======== Material to process ========

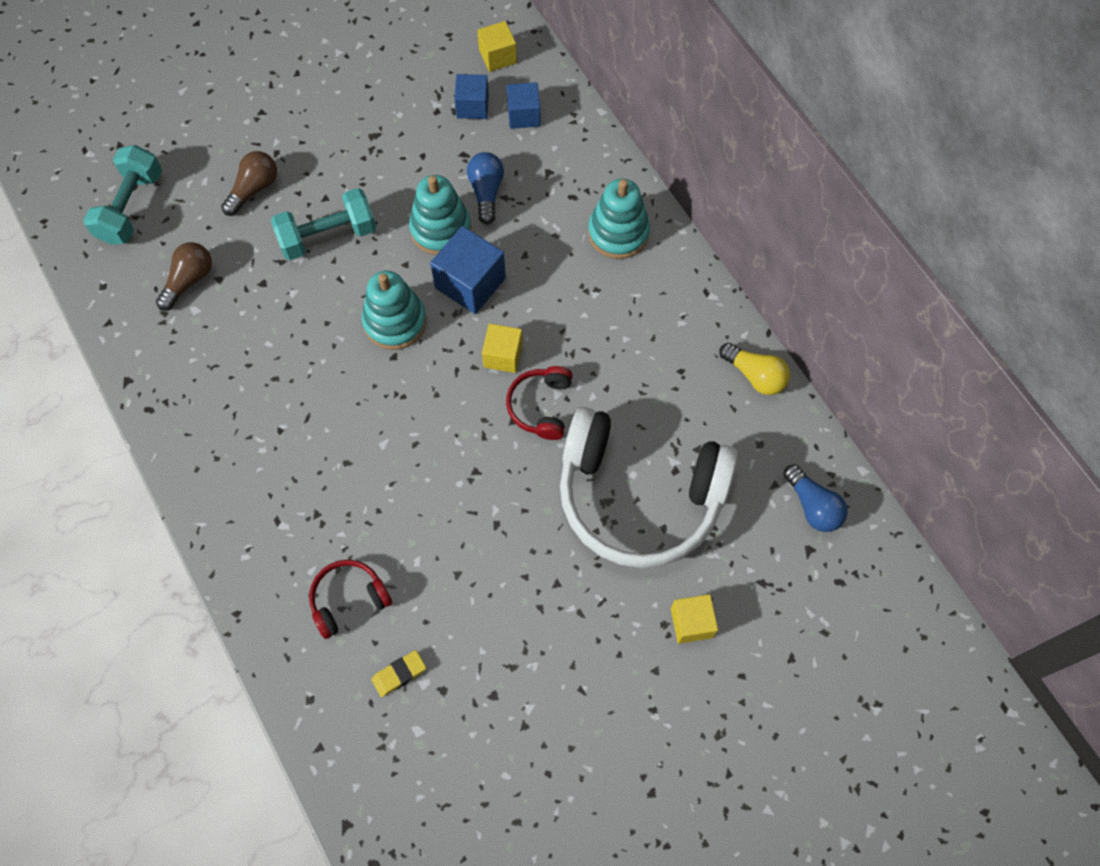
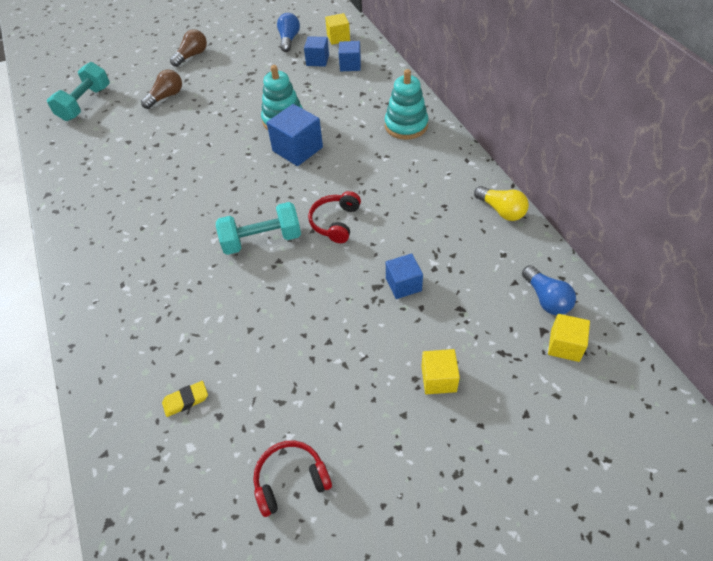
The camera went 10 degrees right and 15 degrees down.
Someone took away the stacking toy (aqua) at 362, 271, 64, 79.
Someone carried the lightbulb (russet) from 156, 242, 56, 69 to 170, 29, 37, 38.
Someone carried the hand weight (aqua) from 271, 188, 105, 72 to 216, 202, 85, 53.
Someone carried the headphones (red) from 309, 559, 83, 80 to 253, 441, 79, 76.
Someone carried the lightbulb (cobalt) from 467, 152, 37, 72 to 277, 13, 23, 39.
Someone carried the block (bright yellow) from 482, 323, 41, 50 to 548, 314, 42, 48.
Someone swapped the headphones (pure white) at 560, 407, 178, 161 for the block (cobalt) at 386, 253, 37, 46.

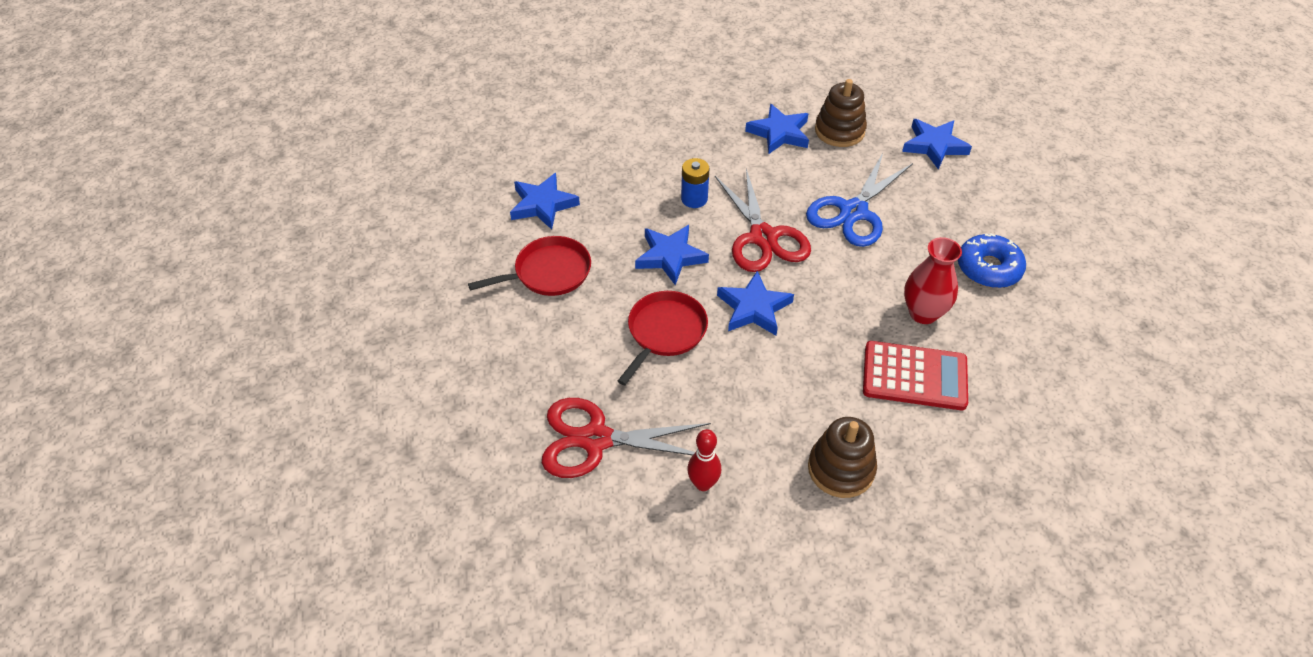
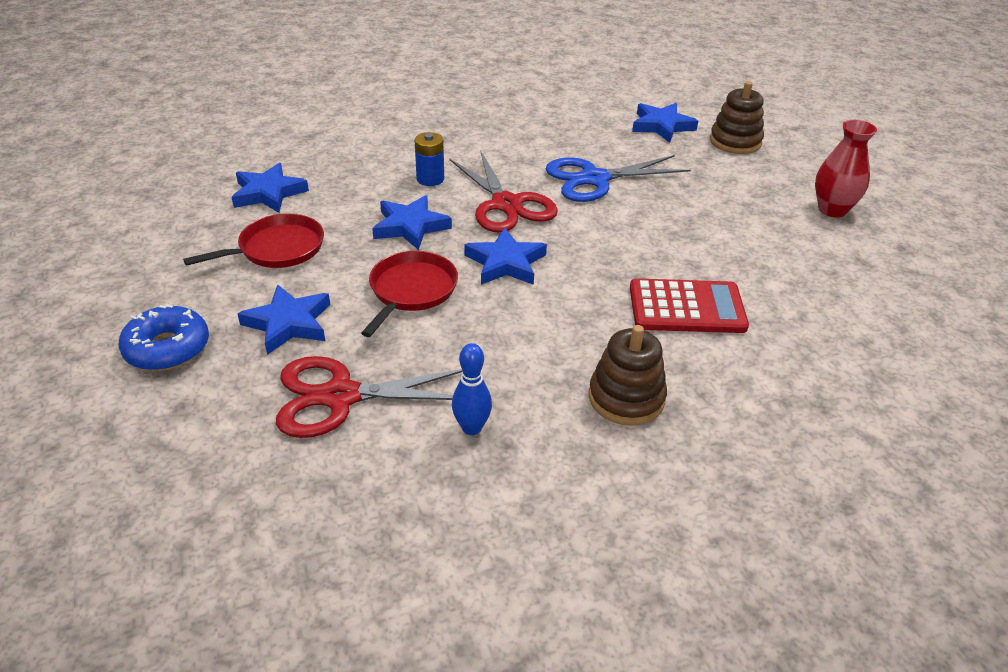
The camera went 10 degrees left and 10 degrees down.
Someone carried the star (cobalt) from 745, 104, 64, 50 to 237, 285, 93, 70.
Someone carried the stacking toy (russet) from 815, 79, 52, 68 to 710, 81, 54, 73.
Someone carried the vase (red) from 904, 237, 58, 87 to 815, 120, 62, 98.
Someone carried the doughnut (cobalt) from 958, 233, 68, 55 to 119, 304, 90, 67.
Someone repainted the bowling pin (red) at 687, 429, 34, 62, which became the bowling pin (cobalt) at 452, 343, 40, 92.
Someone rotated the scissors (cobalt) at 806, 153, 107, 94 by 45 degrees clockwise.

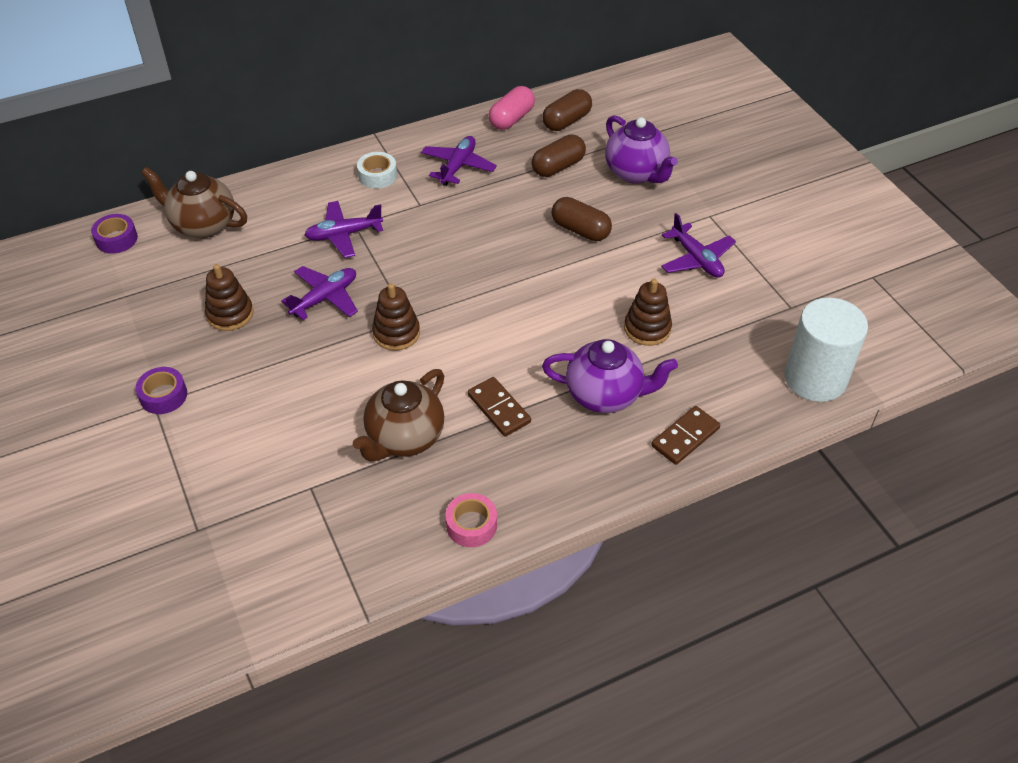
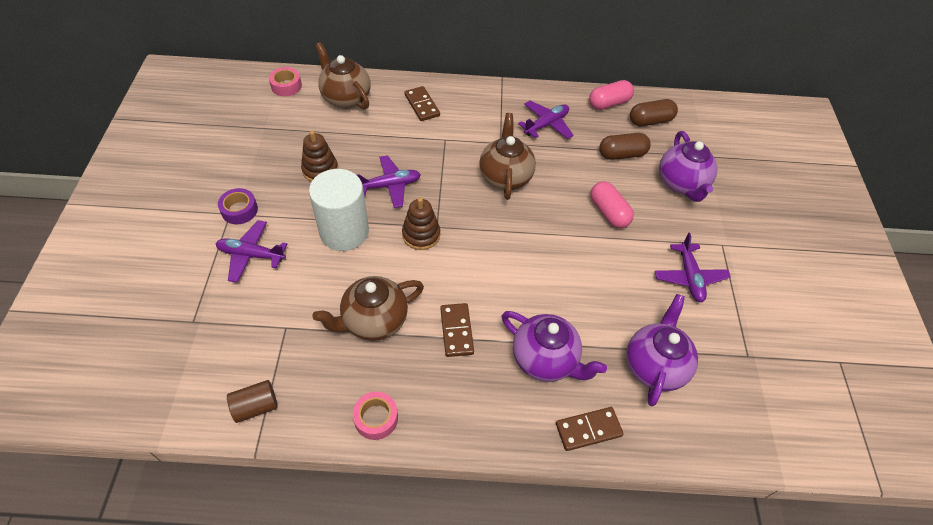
The camera went 25 degrees right and 5 degrees up.
Someone took away the tape (pure white) at 357, 152, 40, 37.
Someone took away the stacking toy (russet) at 624, 279, 48, 67.
Someone put down the solid cylinder (russet) at 227, 380, 51, 43.
Someone put down the domino piece (russet) at 404, 86, 36, 35.
Someone put down the china teapot (russet) at 479, 113, 57, 87.
Someone put down the china teapot (violet) at 626, 294, 72, 112.
Someone carried the toy plane (violet) from 305, 201, 78, 57 to 216, 220, 71, 63.
Someone carried the solid cylinder (pure white) from 784, 298, 84, 104 to 309, 169, 60, 82.
Someone repainted the tape (violet) at 91, 214, 47, 40, which became the tape (pink) at 269, 67, 33, 29.
Someone repainted the capsule (russet) at 551, 197, 61, 44, which became the capsule (pink) at 590, 181, 44, 47.

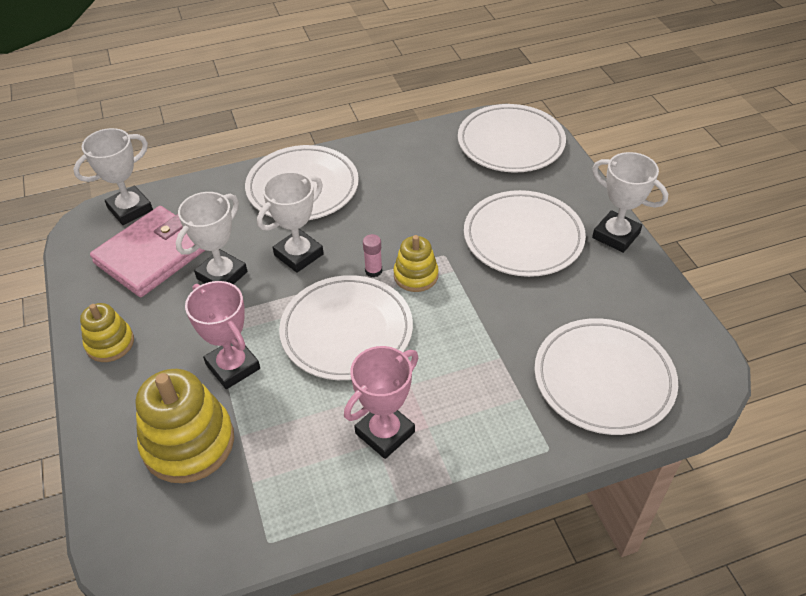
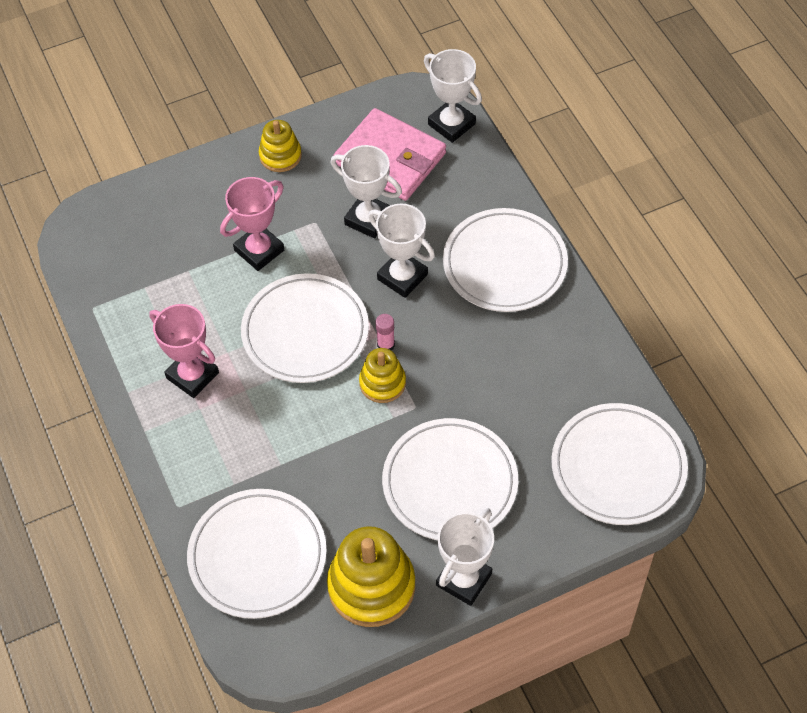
The camera went 85 degrees right and 10 degrees up.
Someone carried the stacking toy (bright yellow) from 136, 369, 98, 114 to 327, 526, 88, 101.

========

■ **What the exercise asks**
No picture belongs in the answer, but every word of the records above does, exactly as given.

■ **Exercise response**
The camera went 10 degrees right and 15 degrees down.
Someone took away the stacking toy (aqua) at 362, 271, 64, 79.
Someone carried the lightbulb (russet) from 156, 242, 56, 69 to 170, 29, 37, 38.
Someone carried the hand weight (aqua) from 271, 188, 105, 72 to 216, 202, 85, 53.
Someone carried the headphones (red) from 309, 559, 83, 80 to 253, 441, 79, 76.
Someone carried the lightbulb (cobalt) from 467, 152, 37, 72 to 277, 13, 23, 39.
Someone carried the block (bright yellow) from 482, 323, 41, 50 to 548, 314, 42, 48.
Someone swapped the headphones (pure white) at 560, 407, 178, 161 for the block (cobalt) at 386, 253, 37, 46.

The camera went 10 degrees left and 10 degrees down.
Someone carried the star (cobalt) from 745, 104, 64, 50 to 237, 285, 93, 70.
Someone carried the stacking toy (russet) from 815, 79, 52, 68 to 710, 81, 54, 73.
Someone carried the vase (red) from 904, 237, 58, 87 to 815, 120, 62, 98.
Someone carried the doughnut (cobalt) from 958, 233, 68, 55 to 119, 304, 90, 67.
Someone repainted the bowling pin (red) at 687, 429, 34, 62, which became the bowling pin (cobalt) at 452, 343, 40, 92.
Someone rotated the scissors (cobalt) at 806, 153, 107, 94 by 45 degrees clockwise.

The camera went 25 degrees right and 5 degrees up.
Someone took away the tape (pure white) at 357, 152, 40, 37.
Someone took away the stacking toy (russet) at 624, 279, 48, 67.
Someone put down the solid cylinder (russet) at 227, 380, 51, 43.
Someone put down the domino piece (russet) at 404, 86, 36, 35.
Someone put down the china teapot (russet) at 479, 113, 57, 87.
Someone put down the china teapot (violet) at 626, 294, 72, 112.
Someone carried the toy plane (violet) from 305, 201, 78, 57 to 216, 220, 71, 63.
Someone carried the solid cylinder (pure white) from 784, 298, 84, 104 to 309, 169, 60, 82.
Someone repainted the tape (violet) at 91, 214, 47, 40, which became the tape (pink) at 269, 67, 33, 29.
Someone repainted the capsule (russet) at 551, 197, 61, 44, which became the capsule (pink) at 590, 181, 44, 47.

The camera went 85 degrees right and 10 degrees up.
Someone carried the stacking toy (bright yellow) from 136, 369, 98, 114 to 327, 526, 88, 101.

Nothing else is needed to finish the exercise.